**INSTRUCTIONS FOR THE TASK**
What lines of the material hold the string "resized"? Pull each of them out.

**SUPPLIED DATA**

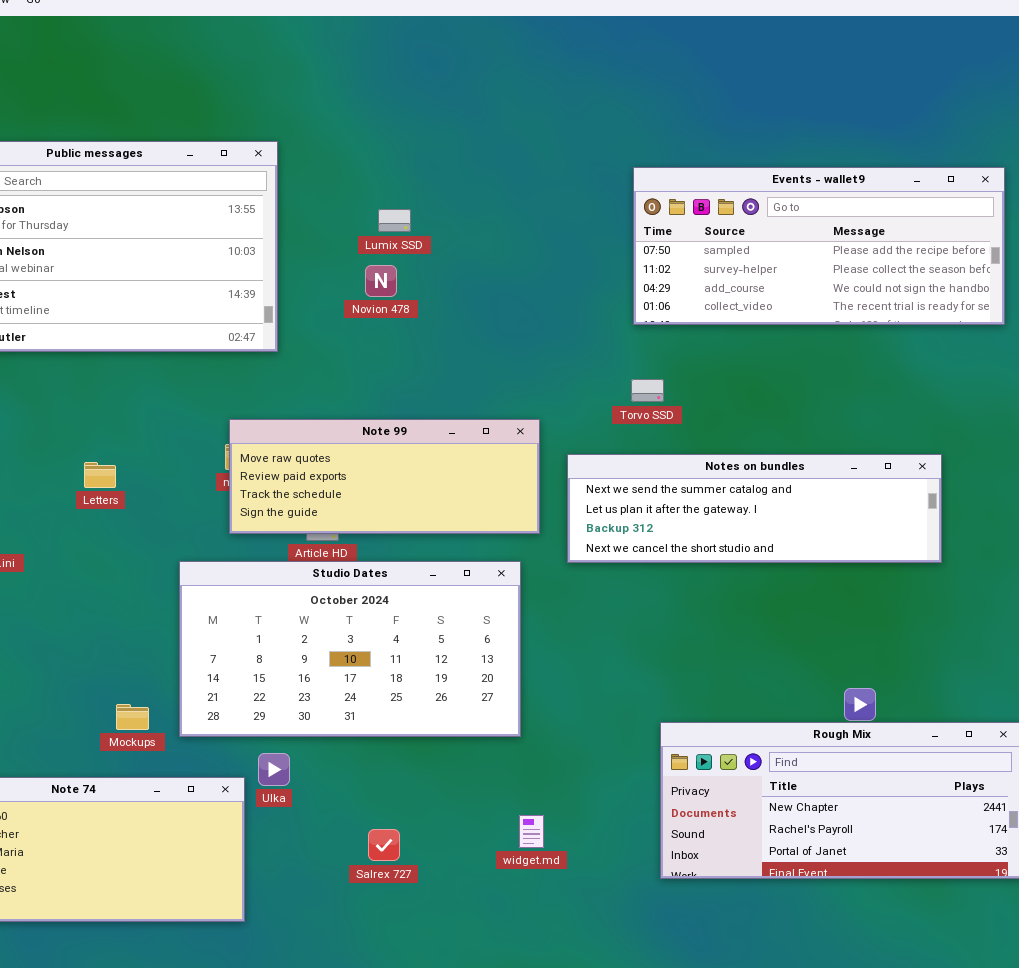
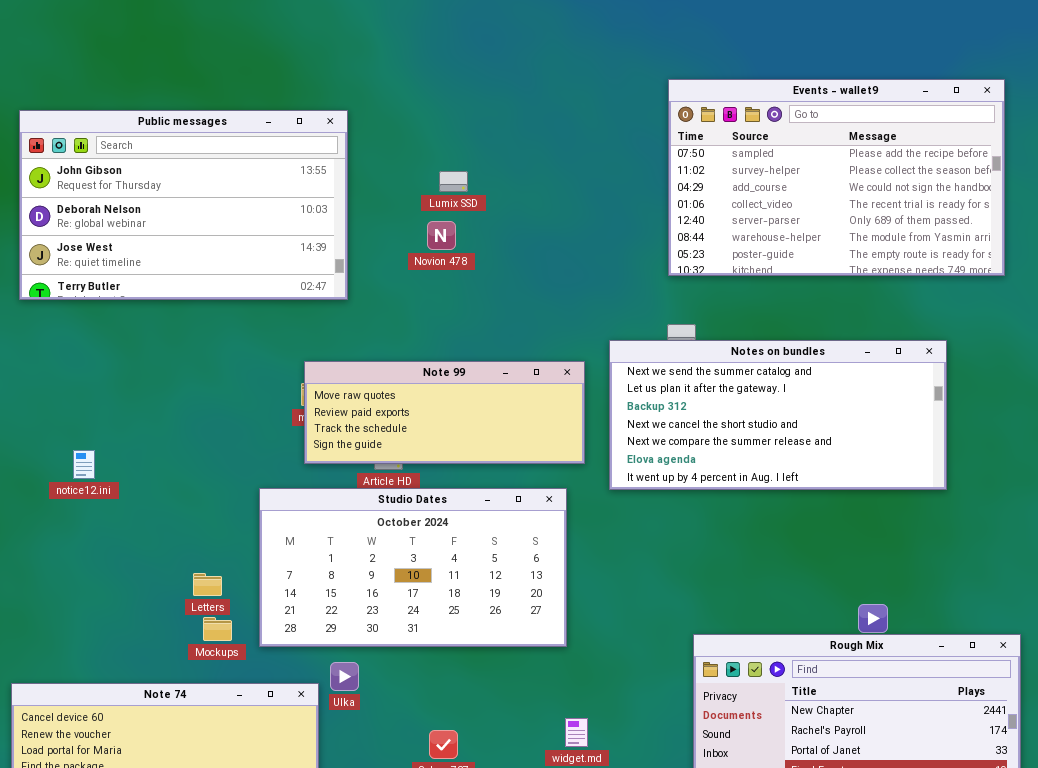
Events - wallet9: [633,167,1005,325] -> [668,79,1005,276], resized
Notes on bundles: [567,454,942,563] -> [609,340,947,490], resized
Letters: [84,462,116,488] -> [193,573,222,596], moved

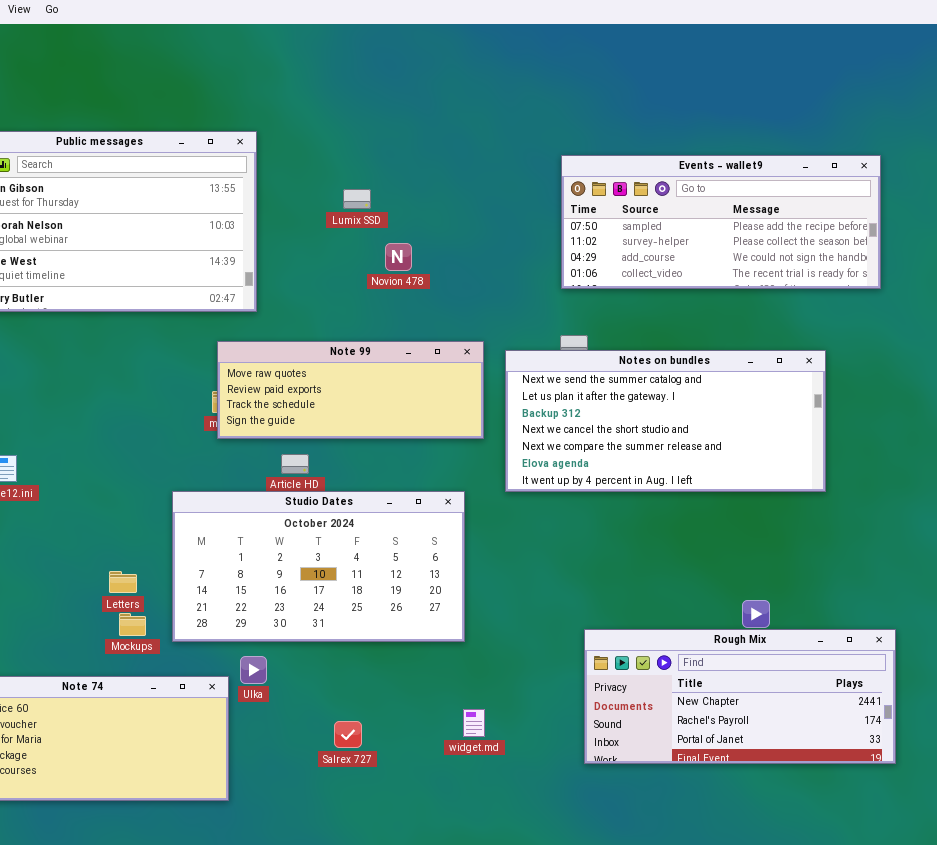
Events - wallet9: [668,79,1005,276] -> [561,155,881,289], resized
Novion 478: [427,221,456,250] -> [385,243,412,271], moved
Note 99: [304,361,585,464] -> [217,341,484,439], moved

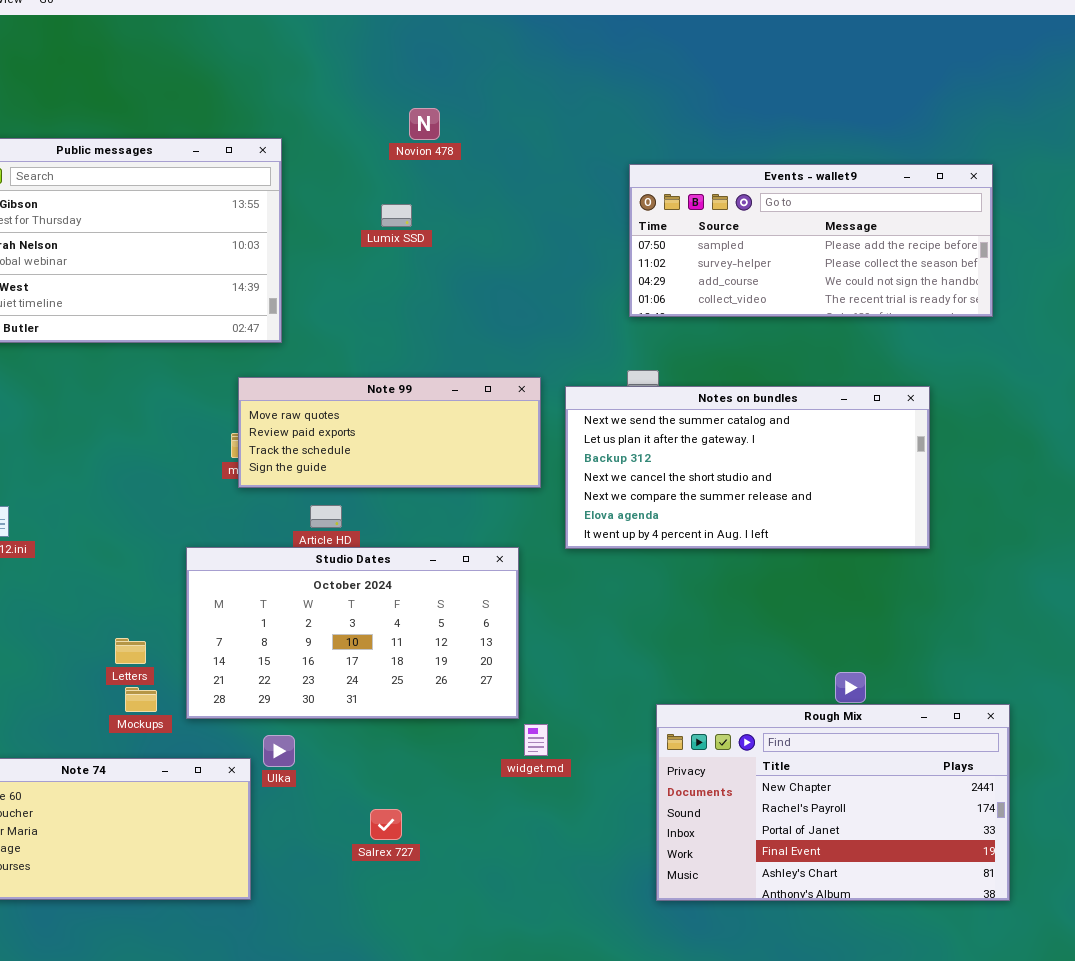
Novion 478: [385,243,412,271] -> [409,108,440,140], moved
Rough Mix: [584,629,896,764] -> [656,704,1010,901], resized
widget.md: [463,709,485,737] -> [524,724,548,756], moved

...

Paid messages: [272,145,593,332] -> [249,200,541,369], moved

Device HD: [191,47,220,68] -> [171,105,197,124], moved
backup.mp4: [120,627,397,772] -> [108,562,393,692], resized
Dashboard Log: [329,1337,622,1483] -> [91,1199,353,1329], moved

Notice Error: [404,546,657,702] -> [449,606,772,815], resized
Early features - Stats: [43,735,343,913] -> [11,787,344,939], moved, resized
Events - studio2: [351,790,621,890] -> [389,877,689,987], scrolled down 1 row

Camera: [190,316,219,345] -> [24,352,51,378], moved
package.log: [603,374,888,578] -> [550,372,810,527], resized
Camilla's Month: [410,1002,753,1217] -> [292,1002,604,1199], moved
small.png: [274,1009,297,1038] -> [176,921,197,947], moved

--

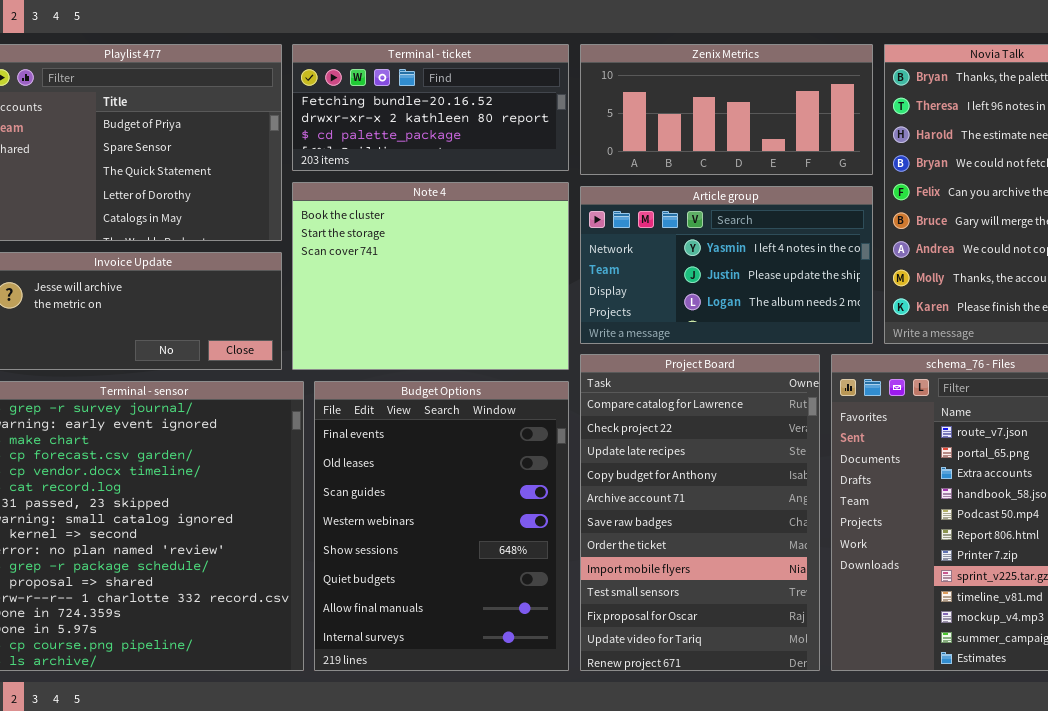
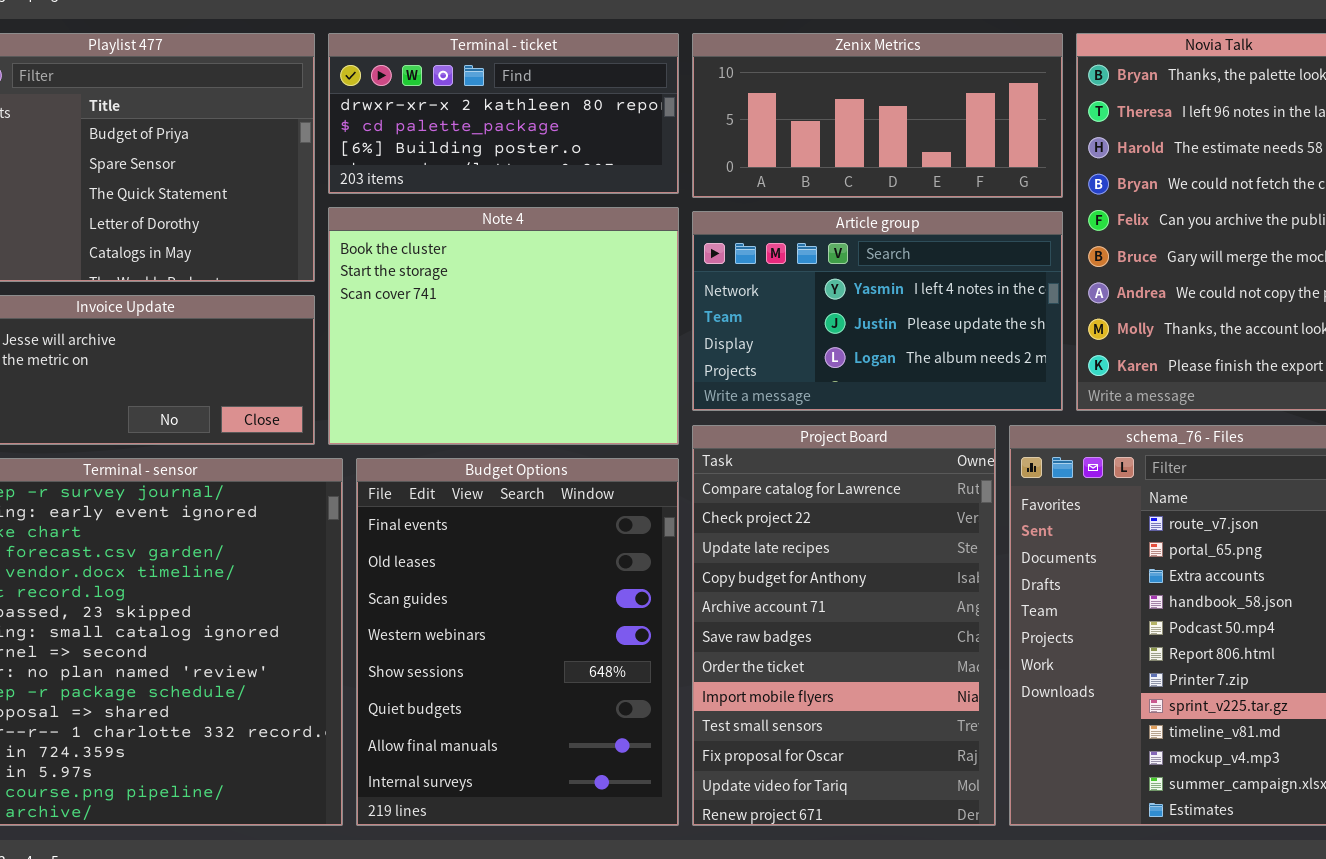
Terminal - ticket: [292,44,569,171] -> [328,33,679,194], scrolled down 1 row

**PROBLEM SOLUTION**
Events - wallet9: [633,167,1005,325] -> [668,79,1005,276], resized
Notes on bundles: [567,454,942,563] -> [609,340,947,490], resized
Events - wallet9: [668,79,1005,276] -> [561,155,881,289], resized
Rough Mix: [584,629,896,764] -> [656,704,1010,901], resized
backup.mp4: [120,627,397,772] -> [108,562,393,692], resized
Notice Error: [404,546,657,702] -> [449,606,772,815], resized
Early features - Stats: [43,735,343,913] -> [11,787,344,939], moved, resized
package.log: [603,374,888,578] -> [550,372,810,527], resized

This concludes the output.